** Problem **
When you reach the line containing "was: nukasoti (purple)" in the records below, start copying exactly, and stop once you have copied the line containing "in_first: [518, 524]".

** Records provided **

╭──

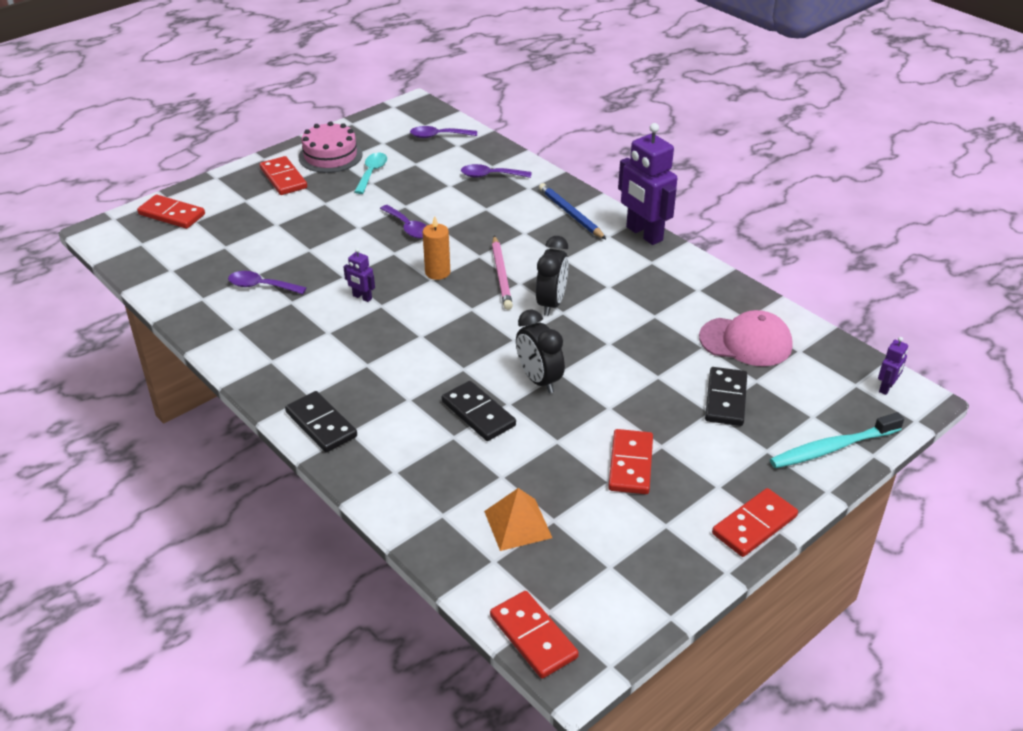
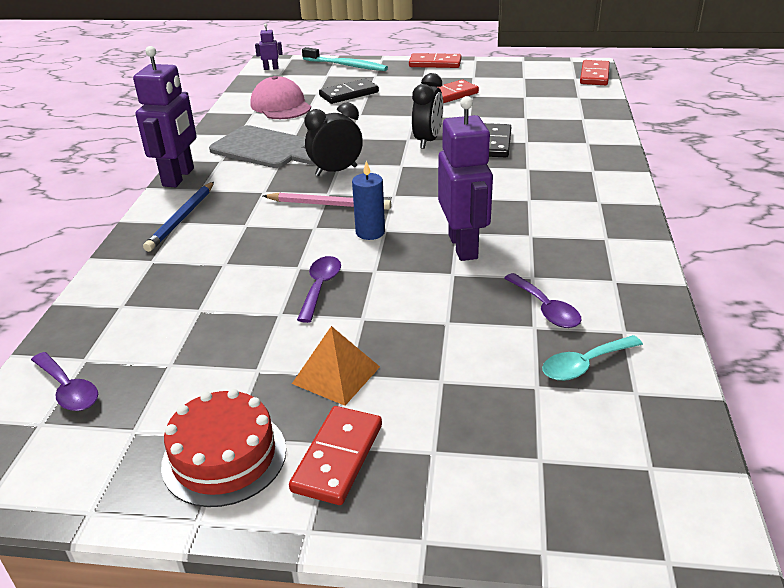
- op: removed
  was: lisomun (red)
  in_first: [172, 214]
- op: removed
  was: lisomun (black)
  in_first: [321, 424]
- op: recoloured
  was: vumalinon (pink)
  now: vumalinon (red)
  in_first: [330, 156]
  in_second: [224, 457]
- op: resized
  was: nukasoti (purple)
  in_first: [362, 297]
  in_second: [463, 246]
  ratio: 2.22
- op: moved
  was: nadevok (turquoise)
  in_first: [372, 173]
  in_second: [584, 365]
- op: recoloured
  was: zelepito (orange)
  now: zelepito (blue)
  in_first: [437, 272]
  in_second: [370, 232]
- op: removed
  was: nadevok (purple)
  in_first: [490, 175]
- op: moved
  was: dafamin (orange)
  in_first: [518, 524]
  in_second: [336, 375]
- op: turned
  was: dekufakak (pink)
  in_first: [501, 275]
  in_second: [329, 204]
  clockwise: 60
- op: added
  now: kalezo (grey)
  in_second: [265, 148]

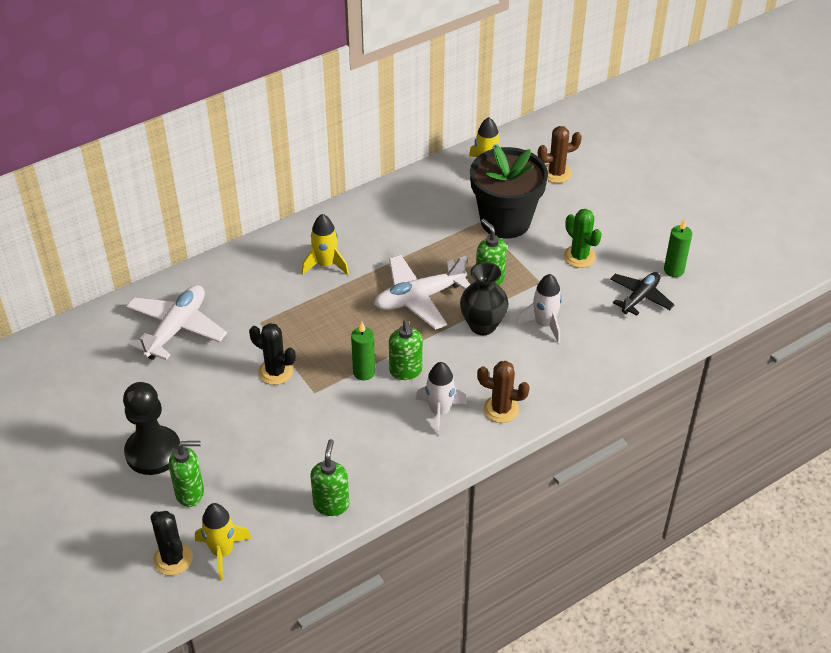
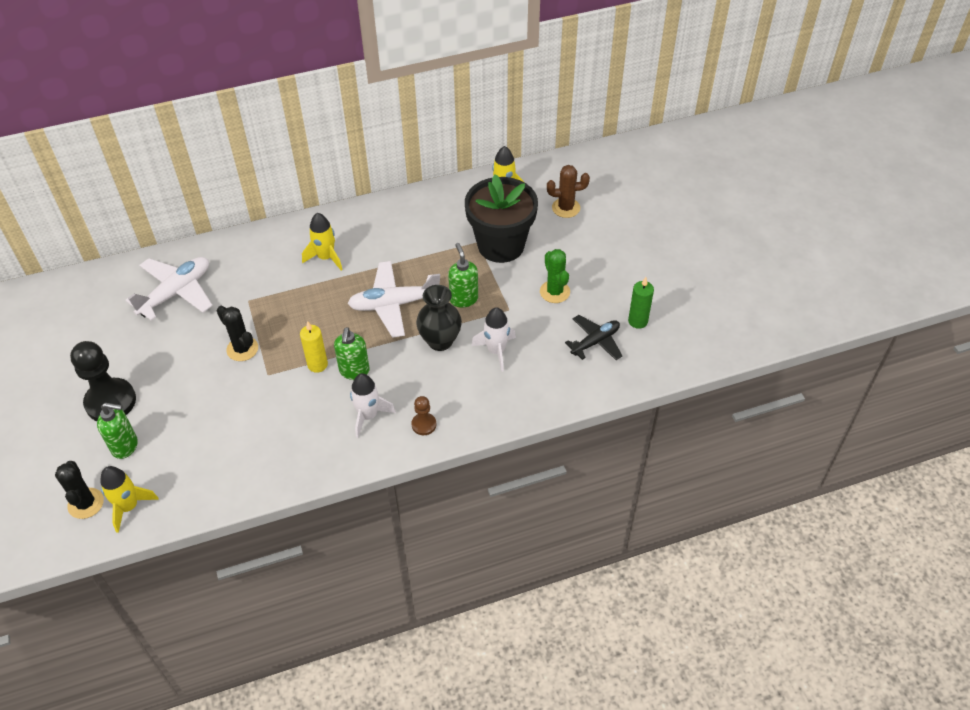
- op: removed
  was: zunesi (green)
  in_first: [331, 504]
- op: recoloured
  was: zelepito (green)
  now: zelepito (yellow)
  in_first: [364, 372]
  in_second: [317, 364]
- op: replaced
  was: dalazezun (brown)
  now: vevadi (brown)
  in_first: [501, 409]
  in_second: [424, 425]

╰──

** Solution **
  was: nukasoti (purple)
  in_first: [362, 297]
  in_second: [463, 246]
  ratio: 2.22
- op: moved
  was: nadevok (turquoise)
  in_first: [372, 173]
  in_second: [584, 365]
- op: recoloured
  was: zelepito (orange)
  now: zelepito (blue)
  in_first: [437, 272]
  in_second: [370, 232]
- op: removed
  was: nadevok (purple)
  in_first: [490, 175]
- op: moved
  was: dafamin (orange)
  in_first: [518, 524]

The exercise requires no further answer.